─── Data for the task ───
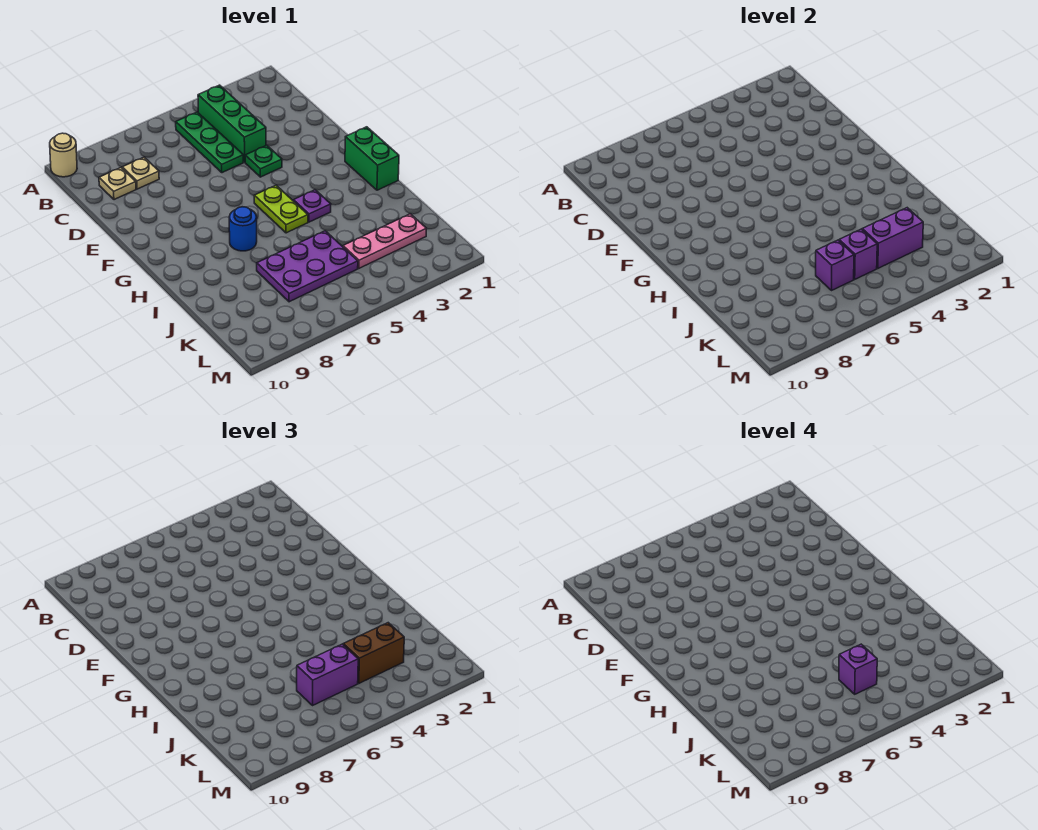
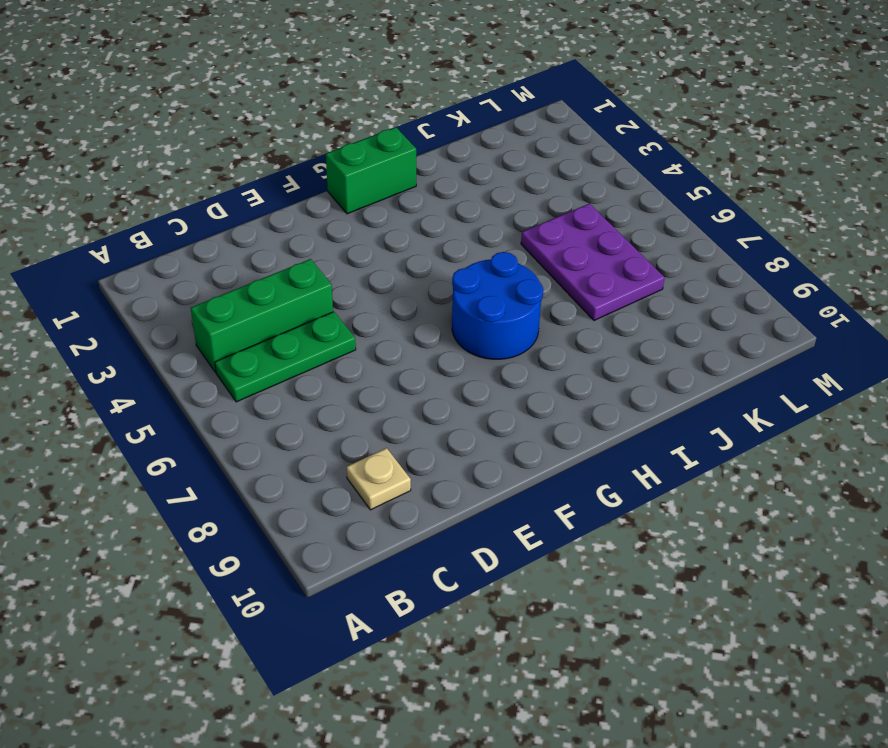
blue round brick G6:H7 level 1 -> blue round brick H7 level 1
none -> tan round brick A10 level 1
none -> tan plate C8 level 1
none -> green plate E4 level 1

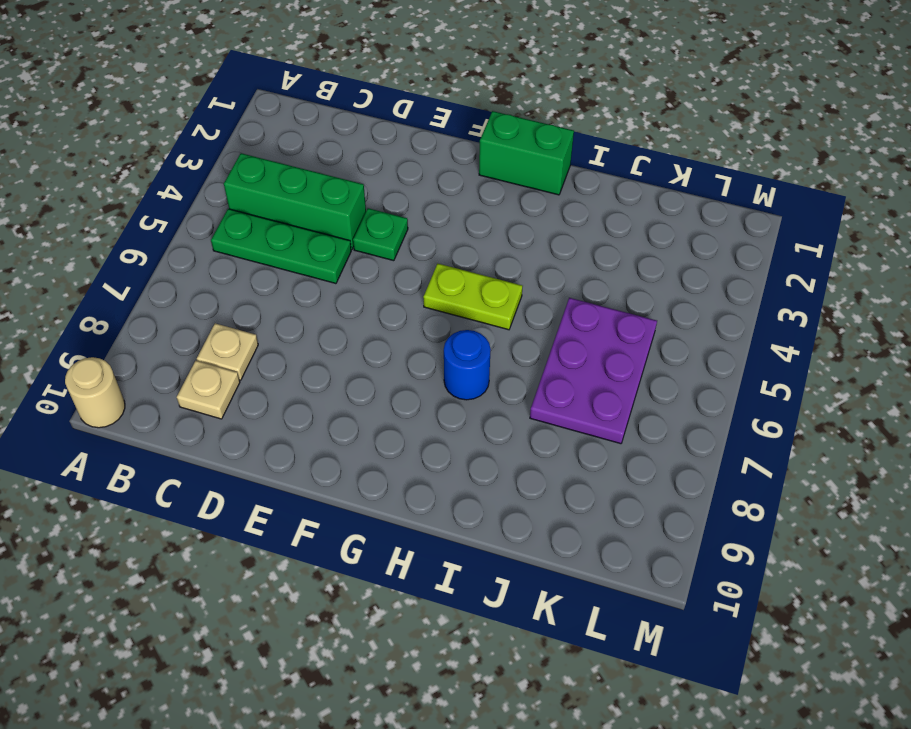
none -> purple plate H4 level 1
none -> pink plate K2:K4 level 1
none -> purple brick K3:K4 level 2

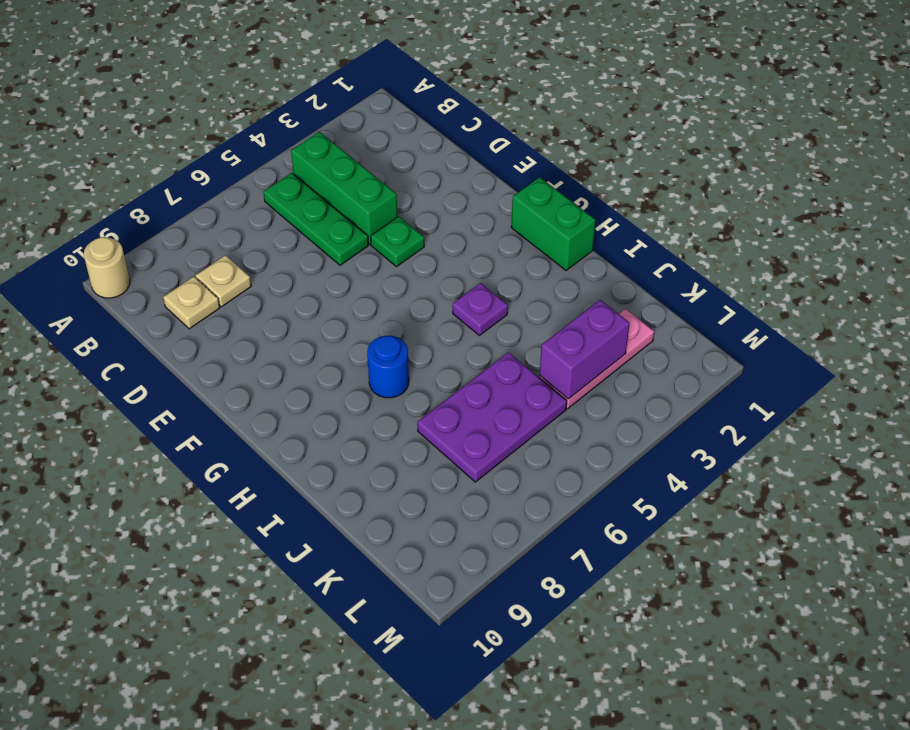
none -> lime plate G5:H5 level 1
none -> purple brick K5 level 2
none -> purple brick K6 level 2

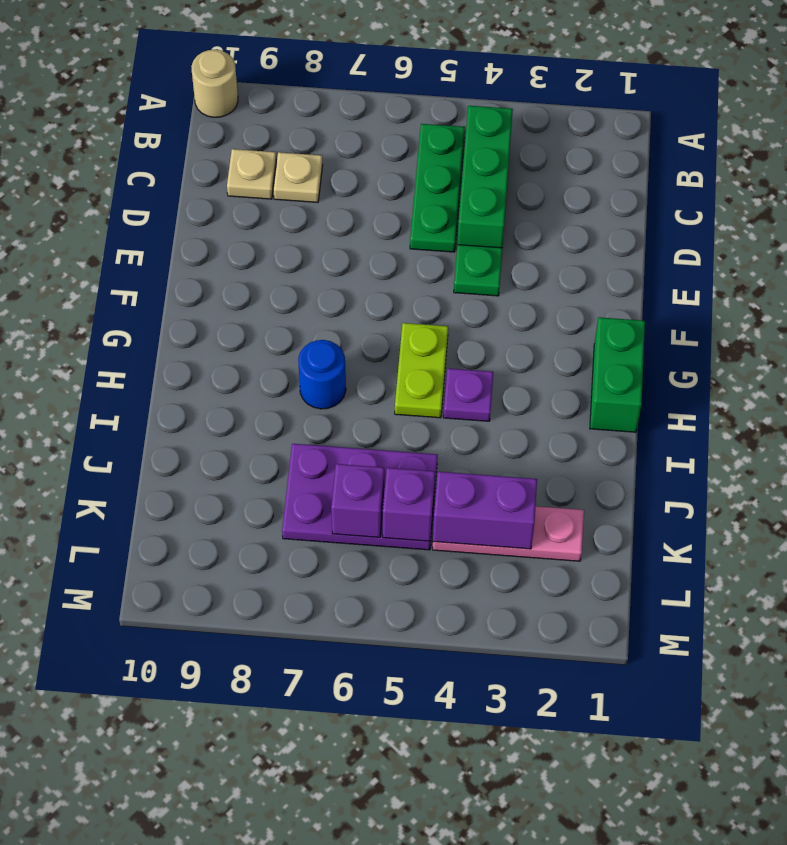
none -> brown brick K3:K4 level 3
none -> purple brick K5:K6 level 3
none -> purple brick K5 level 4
───
What to work on — Check each line in the entries above for the string "round", then give the number of matching lines alone.

Task solution — 2